## [PROBLEM DESCRIPTION]
Set down all of the data that follows word for word, without the images.

## [DATASET SECTION]
------
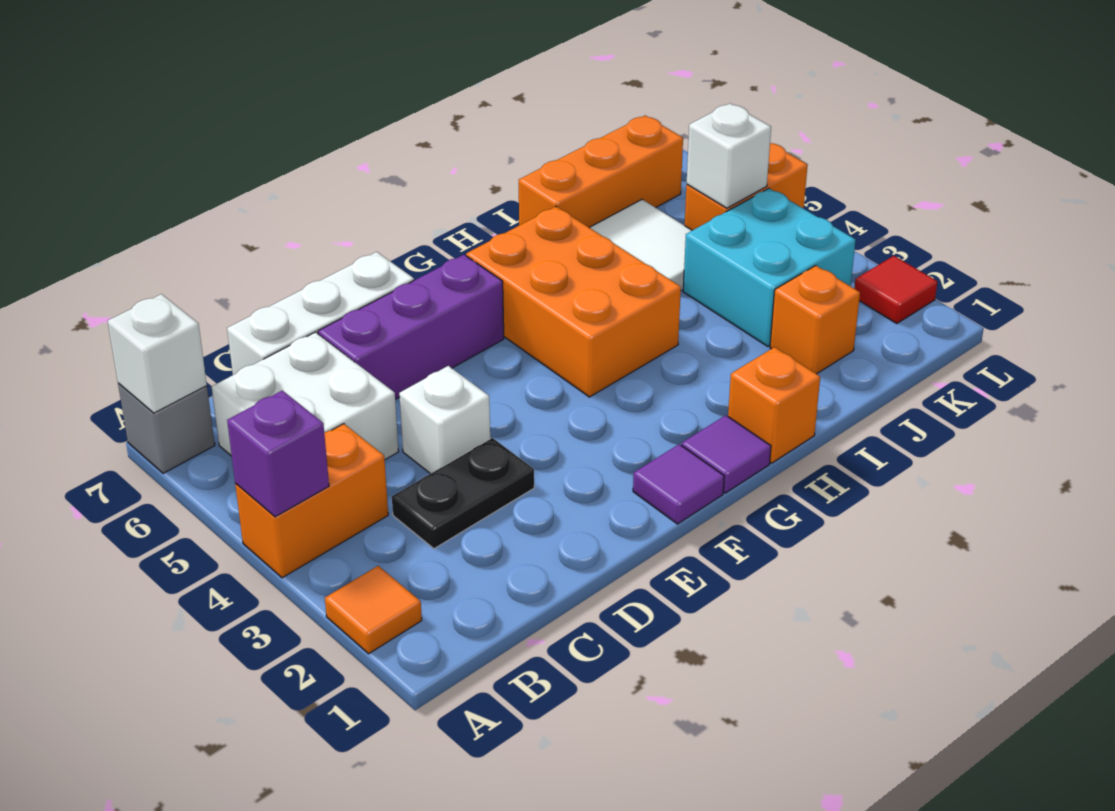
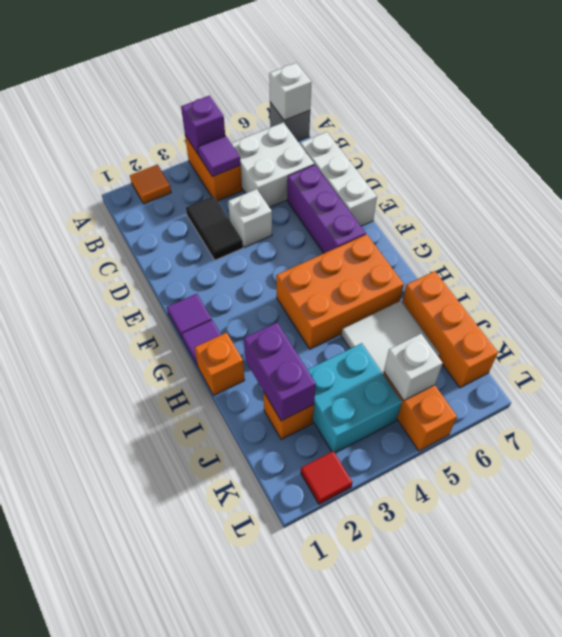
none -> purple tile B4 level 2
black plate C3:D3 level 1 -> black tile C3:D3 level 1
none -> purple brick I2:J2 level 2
------
## [EXERCISE RESPONSE]
none -> purple tile B4 level 2
black plate C3:D3 level 1 -> black tile C3:D3 level 1
none -> purple brick I2:J2 level 2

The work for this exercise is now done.